Exercise goal: From the line containing "T1: NPN (B N_13, C" to the last line of the records below, repeat every line exactly and add nothing else.

Extracted records:
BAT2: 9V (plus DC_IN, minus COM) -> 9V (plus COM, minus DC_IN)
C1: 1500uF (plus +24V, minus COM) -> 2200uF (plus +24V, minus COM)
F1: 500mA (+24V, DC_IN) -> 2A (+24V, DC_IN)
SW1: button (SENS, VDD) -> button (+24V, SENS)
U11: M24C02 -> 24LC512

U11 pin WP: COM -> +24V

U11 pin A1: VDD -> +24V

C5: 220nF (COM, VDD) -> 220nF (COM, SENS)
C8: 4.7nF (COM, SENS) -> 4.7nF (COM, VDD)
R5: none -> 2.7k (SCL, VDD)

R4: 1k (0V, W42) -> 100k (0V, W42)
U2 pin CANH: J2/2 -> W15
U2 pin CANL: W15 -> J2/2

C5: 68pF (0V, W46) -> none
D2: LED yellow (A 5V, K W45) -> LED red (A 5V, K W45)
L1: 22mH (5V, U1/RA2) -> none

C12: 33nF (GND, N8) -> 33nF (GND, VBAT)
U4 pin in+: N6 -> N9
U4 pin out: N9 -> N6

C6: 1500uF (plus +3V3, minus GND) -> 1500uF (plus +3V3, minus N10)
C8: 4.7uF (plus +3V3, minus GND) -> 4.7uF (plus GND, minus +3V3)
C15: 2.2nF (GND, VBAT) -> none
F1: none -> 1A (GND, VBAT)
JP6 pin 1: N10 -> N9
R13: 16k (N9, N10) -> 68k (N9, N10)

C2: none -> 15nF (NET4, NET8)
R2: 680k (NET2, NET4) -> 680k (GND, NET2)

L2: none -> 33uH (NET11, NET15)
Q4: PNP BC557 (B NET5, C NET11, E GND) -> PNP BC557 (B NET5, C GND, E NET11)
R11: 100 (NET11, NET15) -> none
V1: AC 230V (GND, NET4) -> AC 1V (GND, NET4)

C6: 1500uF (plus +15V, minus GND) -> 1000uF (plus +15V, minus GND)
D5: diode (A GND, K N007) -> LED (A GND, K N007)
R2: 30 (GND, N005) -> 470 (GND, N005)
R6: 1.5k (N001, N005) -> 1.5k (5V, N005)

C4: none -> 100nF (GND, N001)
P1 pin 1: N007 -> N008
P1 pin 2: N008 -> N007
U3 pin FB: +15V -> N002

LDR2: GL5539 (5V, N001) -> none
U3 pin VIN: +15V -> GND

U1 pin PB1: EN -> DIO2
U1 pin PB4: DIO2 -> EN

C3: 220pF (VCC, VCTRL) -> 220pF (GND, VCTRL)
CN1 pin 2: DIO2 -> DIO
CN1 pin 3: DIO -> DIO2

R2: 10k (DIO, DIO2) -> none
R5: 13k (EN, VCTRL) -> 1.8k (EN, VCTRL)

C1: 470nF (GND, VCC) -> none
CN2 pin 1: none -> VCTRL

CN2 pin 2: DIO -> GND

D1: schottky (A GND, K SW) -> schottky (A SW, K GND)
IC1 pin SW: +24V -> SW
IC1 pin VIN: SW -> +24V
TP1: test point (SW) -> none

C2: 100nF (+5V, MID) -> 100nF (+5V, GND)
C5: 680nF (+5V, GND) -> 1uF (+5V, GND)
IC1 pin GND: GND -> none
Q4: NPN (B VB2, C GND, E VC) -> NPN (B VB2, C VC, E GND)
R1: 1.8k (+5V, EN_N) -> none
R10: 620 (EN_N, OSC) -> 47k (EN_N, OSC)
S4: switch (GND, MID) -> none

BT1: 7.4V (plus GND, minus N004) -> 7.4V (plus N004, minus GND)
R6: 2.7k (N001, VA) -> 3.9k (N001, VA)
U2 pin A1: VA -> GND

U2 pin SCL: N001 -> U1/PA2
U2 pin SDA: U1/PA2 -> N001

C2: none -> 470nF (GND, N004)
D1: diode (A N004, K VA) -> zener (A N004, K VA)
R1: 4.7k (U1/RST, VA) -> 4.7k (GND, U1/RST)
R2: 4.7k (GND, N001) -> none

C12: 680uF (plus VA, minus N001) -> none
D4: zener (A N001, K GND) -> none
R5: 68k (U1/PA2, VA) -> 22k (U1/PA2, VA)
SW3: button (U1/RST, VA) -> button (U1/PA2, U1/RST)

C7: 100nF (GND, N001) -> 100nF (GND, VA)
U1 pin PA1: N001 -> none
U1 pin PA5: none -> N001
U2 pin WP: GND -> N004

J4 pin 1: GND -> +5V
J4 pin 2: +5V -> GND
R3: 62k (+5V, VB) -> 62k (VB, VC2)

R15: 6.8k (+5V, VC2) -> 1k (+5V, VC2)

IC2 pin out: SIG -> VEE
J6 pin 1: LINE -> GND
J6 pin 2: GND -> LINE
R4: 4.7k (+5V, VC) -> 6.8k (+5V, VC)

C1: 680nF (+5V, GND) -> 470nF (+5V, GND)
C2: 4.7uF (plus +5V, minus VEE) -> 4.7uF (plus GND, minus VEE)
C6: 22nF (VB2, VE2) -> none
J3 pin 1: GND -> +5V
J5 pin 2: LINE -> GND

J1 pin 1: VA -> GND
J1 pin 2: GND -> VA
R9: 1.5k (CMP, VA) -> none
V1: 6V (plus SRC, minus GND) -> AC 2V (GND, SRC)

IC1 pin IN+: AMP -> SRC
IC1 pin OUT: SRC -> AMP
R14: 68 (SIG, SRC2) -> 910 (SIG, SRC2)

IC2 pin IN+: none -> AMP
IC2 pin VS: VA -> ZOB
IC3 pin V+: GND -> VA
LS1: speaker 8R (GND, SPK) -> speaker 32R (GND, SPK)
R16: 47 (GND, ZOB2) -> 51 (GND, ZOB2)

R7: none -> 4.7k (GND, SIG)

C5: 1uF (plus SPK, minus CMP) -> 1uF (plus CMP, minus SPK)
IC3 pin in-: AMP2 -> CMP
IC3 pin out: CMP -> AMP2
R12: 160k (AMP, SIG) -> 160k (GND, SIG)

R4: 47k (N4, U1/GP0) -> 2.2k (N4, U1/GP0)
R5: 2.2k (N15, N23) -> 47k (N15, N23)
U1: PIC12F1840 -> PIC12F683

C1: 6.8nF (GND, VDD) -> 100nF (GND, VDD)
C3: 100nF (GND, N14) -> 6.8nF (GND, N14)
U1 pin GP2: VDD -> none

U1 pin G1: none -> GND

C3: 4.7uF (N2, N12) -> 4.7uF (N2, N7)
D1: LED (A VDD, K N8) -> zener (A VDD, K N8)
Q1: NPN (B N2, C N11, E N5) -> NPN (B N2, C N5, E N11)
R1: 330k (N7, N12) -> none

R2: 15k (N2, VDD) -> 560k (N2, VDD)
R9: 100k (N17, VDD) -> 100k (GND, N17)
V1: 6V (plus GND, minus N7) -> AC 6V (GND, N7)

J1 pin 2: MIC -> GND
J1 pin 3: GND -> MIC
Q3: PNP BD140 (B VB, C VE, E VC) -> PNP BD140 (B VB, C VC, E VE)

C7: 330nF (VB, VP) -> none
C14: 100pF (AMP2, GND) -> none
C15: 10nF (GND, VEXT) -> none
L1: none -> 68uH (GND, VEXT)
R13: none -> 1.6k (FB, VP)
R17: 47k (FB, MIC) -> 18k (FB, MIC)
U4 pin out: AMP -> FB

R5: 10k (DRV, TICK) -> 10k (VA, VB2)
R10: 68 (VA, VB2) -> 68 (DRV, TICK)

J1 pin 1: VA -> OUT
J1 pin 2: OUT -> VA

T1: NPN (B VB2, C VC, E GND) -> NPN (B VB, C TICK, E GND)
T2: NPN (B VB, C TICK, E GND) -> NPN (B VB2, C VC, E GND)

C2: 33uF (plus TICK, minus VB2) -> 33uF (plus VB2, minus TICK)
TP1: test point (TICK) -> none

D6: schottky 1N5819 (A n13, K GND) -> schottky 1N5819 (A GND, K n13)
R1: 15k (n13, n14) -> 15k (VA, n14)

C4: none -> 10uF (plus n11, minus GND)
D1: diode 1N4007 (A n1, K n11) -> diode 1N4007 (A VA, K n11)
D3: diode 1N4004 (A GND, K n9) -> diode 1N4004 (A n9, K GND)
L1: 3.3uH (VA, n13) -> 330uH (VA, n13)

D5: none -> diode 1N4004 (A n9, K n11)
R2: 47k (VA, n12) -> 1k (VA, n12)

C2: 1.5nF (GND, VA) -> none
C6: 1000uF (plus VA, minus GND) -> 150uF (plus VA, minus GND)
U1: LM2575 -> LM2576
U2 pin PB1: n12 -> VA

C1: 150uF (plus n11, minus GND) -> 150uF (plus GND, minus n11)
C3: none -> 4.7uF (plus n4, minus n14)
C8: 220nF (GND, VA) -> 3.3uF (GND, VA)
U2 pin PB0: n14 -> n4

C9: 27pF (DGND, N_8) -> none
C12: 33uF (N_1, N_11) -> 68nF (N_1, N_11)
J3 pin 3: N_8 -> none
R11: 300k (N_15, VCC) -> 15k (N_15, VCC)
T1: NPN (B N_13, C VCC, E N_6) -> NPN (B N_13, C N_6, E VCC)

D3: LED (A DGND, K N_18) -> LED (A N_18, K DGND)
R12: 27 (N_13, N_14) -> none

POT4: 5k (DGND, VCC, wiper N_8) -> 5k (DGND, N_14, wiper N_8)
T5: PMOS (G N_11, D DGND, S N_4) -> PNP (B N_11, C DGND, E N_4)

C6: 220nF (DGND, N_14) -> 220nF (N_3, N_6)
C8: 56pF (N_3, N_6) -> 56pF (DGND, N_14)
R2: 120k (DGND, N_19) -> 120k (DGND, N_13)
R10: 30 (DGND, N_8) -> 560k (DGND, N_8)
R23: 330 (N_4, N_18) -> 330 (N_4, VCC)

Response:
T1: NPN (B N_13, C VCC, E N_6) -> NPN (B N_13, C N_6, E VCC)

D3: LED (A DGND, K N_18) -> LED (A N_18, K DGND)
R12: 27 (N_13, N_14) -> none

POT4: 5k (DGND, VCC, wiper N_8) -> 5k (DGND, N_14, wiper N_8)
T5: PMOS (G N_11, D DGND, S N_4) -> PNP (B N_11, C DGND, E N_4)

C6: 220nF (DGND, N_14) -> 220nF (N_3, N_6)
C8: 56pF (N_3, N_6) -> 56pF (DGND, N_14)
R2: 120k (DGND, N_19) -> 120k (DGND, N_13)
R10: 30 (DGND, N_8) -> 560k (DGND, N_8)
R23: 330 (N_4, N_18) -> 330 (N_4, VCC)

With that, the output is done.